> _Material provided_:

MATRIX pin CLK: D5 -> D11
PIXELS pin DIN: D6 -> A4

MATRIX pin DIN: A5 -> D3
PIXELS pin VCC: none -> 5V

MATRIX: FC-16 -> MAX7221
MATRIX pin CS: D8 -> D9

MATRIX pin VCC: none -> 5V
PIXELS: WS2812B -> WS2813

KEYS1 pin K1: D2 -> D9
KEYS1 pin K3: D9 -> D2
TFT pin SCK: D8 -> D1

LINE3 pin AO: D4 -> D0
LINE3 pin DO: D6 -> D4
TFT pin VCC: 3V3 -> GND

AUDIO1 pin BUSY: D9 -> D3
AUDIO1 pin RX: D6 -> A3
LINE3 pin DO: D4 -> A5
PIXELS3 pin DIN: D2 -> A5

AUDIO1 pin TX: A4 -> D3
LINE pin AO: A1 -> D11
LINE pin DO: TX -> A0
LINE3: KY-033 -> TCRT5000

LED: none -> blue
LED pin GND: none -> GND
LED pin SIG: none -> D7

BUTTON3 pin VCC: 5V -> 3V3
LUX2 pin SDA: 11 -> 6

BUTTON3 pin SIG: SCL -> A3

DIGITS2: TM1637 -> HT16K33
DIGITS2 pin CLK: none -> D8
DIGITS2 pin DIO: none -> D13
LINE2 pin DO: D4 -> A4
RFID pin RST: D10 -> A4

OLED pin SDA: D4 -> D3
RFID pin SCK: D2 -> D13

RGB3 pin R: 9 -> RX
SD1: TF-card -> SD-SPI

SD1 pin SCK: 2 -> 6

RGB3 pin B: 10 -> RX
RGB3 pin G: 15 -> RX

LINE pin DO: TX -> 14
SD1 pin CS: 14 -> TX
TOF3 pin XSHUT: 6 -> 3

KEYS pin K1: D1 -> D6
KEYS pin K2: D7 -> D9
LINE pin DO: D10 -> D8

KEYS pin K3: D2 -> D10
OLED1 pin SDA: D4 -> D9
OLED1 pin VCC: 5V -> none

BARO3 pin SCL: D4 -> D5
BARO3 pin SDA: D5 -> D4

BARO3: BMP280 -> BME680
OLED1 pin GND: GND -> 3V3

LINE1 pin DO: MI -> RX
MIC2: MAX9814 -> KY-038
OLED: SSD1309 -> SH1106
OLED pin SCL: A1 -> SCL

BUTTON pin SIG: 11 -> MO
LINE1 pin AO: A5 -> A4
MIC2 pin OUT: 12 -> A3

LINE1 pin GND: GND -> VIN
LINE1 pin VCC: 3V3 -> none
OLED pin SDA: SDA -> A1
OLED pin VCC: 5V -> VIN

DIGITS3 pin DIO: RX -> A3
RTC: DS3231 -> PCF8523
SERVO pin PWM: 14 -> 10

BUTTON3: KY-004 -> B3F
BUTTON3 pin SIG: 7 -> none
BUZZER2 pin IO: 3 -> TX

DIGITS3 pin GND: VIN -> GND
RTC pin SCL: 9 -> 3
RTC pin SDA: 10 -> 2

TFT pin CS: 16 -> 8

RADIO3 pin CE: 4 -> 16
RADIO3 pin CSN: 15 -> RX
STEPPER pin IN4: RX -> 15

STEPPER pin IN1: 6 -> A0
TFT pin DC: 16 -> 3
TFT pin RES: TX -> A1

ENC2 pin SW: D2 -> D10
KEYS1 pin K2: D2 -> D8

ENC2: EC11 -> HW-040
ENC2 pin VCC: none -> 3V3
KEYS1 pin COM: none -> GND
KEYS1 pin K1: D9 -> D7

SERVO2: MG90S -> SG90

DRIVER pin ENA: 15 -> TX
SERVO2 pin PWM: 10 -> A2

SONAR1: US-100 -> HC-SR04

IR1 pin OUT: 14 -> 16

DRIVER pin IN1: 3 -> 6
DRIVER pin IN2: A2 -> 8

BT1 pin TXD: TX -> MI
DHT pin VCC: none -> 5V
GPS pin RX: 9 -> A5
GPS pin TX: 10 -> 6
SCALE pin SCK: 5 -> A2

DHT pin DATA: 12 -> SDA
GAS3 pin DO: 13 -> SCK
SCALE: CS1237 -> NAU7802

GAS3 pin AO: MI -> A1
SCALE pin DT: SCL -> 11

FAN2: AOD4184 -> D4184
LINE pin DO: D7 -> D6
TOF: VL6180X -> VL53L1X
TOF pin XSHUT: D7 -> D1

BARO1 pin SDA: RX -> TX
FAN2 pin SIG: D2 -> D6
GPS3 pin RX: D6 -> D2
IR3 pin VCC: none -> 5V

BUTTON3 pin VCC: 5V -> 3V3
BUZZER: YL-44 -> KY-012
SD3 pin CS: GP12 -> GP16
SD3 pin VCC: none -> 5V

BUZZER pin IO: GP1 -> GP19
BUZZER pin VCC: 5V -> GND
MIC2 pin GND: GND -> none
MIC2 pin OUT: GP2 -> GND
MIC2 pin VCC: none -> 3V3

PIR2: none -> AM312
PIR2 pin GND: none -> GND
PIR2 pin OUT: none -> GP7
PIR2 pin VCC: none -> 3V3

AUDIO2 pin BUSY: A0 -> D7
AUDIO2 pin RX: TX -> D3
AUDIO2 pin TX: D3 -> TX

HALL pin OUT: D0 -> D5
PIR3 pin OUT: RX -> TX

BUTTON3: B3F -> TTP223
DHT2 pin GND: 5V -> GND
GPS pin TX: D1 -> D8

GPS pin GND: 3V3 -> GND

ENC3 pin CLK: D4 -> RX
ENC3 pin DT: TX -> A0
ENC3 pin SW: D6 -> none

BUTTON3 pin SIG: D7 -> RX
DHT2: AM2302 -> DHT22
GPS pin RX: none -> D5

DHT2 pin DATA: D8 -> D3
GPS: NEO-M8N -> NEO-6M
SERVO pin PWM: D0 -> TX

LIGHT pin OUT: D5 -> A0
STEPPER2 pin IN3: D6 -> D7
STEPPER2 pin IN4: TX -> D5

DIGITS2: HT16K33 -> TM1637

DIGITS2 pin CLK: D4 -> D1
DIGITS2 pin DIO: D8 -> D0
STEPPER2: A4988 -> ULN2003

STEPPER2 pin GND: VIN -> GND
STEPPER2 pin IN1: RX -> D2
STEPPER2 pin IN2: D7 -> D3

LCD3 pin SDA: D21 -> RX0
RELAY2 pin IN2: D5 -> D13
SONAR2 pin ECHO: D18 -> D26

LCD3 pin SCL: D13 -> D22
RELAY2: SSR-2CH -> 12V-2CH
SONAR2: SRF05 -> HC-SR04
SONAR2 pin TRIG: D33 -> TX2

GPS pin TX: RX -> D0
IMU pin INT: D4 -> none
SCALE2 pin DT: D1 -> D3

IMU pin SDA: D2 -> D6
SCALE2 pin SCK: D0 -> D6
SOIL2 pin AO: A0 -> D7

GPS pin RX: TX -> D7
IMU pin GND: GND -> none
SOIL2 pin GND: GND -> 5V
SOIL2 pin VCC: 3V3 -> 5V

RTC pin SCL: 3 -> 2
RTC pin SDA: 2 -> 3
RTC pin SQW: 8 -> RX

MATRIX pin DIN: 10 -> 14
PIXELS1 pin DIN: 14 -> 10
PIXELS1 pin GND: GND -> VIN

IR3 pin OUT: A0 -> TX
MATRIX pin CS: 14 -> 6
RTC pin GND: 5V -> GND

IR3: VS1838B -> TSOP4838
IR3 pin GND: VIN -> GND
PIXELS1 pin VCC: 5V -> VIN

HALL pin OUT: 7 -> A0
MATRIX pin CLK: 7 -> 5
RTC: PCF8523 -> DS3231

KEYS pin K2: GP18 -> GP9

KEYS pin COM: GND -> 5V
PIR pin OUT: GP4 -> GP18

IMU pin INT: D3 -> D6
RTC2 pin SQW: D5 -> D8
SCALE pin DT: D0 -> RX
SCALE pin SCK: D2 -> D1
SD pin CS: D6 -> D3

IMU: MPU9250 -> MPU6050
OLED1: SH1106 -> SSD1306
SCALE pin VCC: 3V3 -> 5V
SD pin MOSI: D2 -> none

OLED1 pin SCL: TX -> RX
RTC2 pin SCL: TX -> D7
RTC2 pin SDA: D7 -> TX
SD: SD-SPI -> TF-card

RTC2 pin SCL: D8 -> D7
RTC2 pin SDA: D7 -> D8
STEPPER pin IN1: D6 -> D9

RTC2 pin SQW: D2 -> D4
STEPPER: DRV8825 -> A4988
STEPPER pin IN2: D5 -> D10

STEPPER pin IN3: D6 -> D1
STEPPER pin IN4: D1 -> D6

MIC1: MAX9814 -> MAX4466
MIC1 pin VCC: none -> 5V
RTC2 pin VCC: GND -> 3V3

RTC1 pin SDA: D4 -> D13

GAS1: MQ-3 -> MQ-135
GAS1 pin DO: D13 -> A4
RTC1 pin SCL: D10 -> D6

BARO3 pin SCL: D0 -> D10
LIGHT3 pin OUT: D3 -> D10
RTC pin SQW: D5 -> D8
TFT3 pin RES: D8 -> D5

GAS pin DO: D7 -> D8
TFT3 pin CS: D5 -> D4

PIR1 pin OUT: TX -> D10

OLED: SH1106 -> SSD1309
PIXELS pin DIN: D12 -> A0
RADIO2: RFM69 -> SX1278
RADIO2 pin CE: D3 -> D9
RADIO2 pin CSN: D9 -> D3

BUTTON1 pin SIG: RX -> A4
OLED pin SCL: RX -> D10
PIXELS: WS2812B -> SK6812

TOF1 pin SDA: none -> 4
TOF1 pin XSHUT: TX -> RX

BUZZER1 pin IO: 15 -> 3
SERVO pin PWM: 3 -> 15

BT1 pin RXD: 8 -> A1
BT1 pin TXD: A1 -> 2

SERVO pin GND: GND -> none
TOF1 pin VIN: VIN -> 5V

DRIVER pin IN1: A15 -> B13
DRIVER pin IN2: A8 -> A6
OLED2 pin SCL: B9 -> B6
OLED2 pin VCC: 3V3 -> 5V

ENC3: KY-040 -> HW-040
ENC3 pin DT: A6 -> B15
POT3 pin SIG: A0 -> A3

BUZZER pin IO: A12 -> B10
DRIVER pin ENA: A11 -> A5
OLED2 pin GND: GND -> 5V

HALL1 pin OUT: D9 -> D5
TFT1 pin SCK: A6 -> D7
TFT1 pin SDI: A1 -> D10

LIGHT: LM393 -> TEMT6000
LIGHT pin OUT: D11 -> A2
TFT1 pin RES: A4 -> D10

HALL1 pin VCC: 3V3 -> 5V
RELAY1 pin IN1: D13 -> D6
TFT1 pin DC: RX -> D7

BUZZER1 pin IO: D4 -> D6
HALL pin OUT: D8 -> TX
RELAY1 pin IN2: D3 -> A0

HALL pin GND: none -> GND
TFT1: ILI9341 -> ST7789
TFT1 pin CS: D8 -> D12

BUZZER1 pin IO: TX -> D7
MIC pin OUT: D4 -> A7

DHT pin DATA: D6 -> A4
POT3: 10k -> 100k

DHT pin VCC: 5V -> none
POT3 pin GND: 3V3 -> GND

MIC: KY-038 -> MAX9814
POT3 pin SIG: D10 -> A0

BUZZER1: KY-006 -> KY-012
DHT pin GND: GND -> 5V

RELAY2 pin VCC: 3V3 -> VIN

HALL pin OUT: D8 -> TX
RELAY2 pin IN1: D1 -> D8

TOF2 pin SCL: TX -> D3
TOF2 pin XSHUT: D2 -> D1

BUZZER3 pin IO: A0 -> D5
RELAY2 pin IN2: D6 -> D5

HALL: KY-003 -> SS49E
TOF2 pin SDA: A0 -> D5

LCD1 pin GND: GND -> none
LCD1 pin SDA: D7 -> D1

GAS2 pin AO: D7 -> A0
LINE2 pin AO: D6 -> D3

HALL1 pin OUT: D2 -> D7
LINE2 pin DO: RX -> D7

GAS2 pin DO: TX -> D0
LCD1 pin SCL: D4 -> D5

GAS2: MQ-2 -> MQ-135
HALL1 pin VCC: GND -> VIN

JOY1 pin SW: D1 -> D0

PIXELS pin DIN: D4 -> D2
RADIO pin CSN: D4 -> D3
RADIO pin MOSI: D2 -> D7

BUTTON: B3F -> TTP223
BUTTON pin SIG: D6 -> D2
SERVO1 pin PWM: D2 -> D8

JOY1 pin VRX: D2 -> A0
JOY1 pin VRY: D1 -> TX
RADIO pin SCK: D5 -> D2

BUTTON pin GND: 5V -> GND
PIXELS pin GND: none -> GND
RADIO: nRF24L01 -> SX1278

> _Your objective_: Copy only this part of the entries above: the line with "DHT pin VCC: 5V -> none", the line with "LINE2 pin DO: RX -> D7", and the lines between, all exactly as written.

> _Response to the exercise_:
DHT pin VCC: 5V -> none
POT3 pin GND: 3V3 -> GND

MIC: KY-038 -> MAX9814
POT3 pin SIG: D10 -> A0

BUZZER1: KY-006 -> KY-012
DHT pin GND: GND -> 5V

RELAY2 pin VCC: 3V3 -> VIN

HALL pin OUT: D8 -> TX
RELAY2 pin IN1: D1 -> D8

TOF2 pin SCL: TX -> D3
TOF2 pin XSHUT: D2 -> D1

BUZZER3 pin IO: A0 -> D5
RELAY2 pin IN2: D6 -> D5

HALL: KY-003 -> SS49E
TOF2 pin SDA: A0 -> D5

LCD1 pin GND: GND -> none
LCD1 pin SDA: D7 -> D1

GAS2 pin AO: D7 -> A0
LINE2 pin AO: D6 -> D3

HALL1 pin OUT: D2 -> D7
LINE2 pin DO: RX -> D7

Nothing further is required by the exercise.